▶ _What is required_
Beginning at the line with "U3 pin C: N_2 -> N_12", please repeat each line exactly through the end of the records below, including that first line and the last, but no pictures.

▶ _Entries taken from a collection_
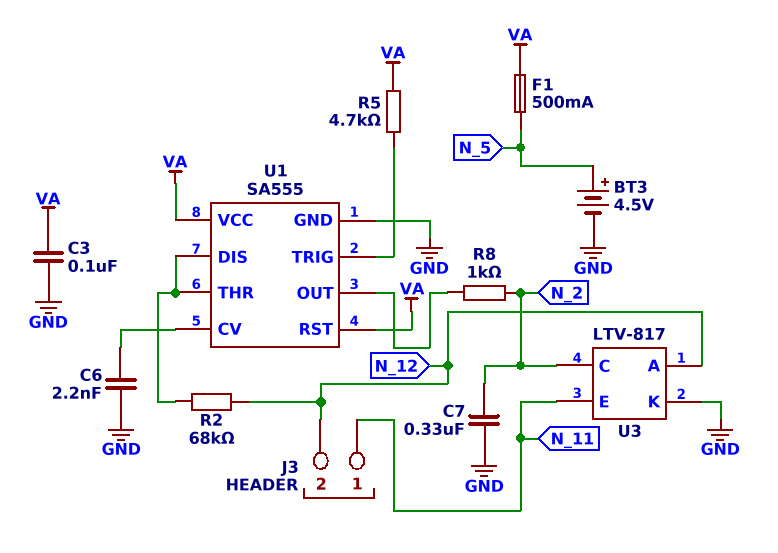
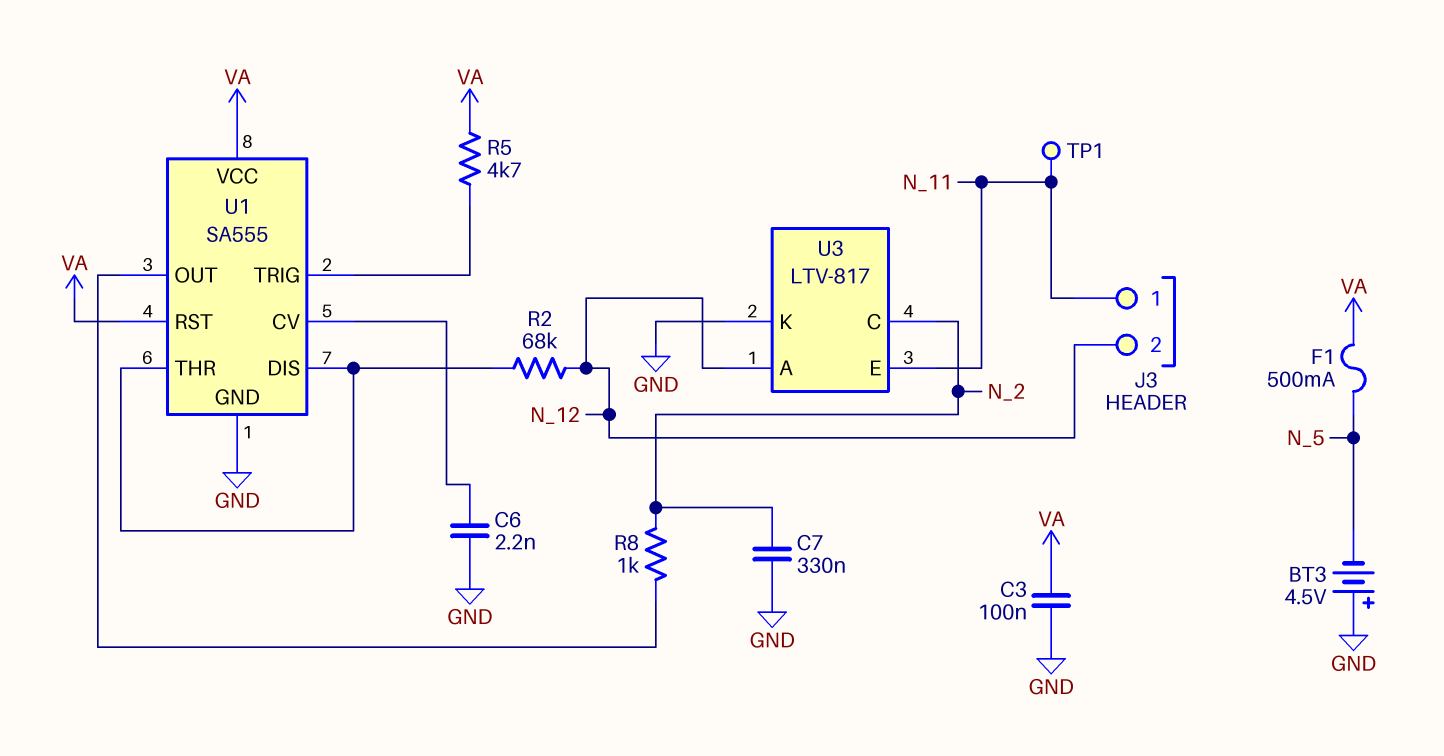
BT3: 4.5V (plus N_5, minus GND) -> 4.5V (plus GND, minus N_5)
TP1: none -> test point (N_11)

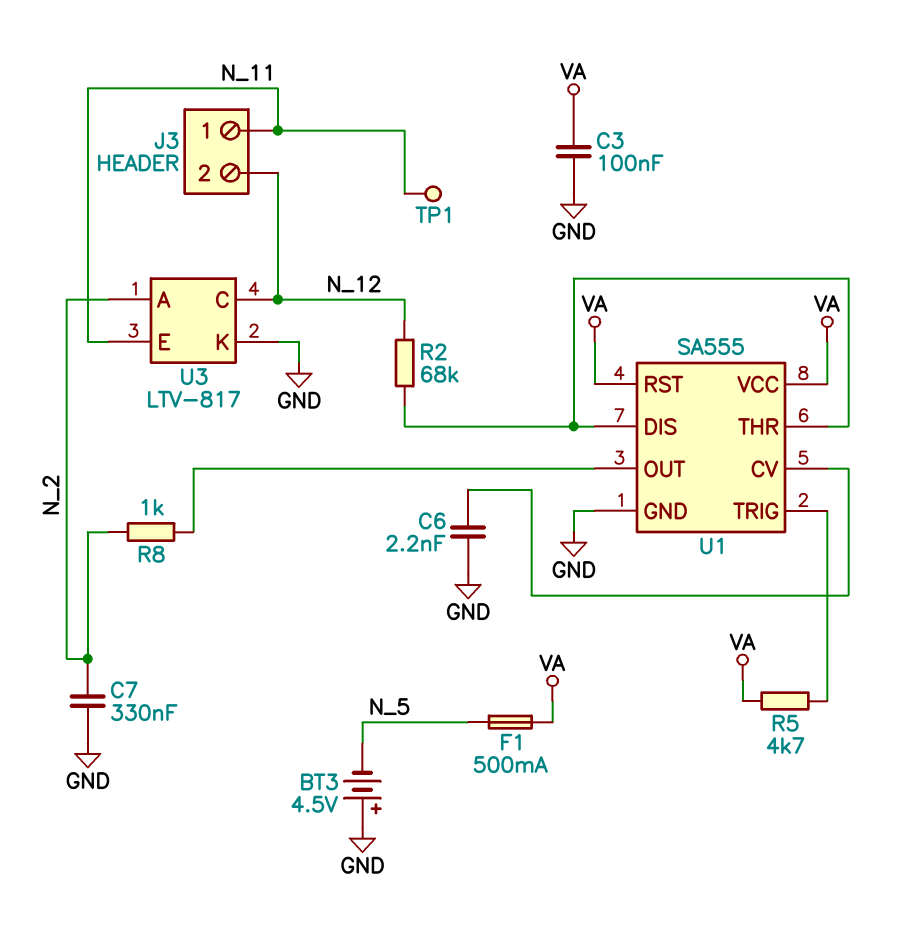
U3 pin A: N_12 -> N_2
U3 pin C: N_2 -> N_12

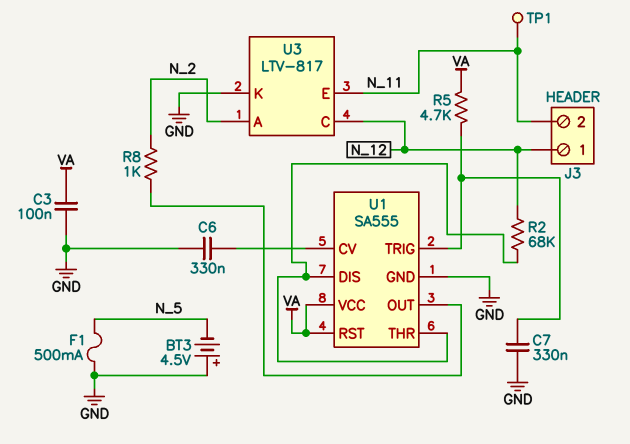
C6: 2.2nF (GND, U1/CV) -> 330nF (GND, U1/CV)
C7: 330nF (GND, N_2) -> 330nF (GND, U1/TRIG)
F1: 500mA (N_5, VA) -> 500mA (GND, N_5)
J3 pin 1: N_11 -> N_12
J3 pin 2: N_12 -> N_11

▶ _Written answer_
U3 pin C: N_2 -> N_12

C6: 2.2nF (GND, U1/CV) -> 330nF (GND, U1/CV)
C7: 330nF (GND, N_2) -> 330nF (GND, U1/TRIG)
F1: 500mA (N_5, VA) -> 500mA (GND, N_5)
J3 pin 1: N_11 -> N_12
J3 pin 2: N_12 -> N_11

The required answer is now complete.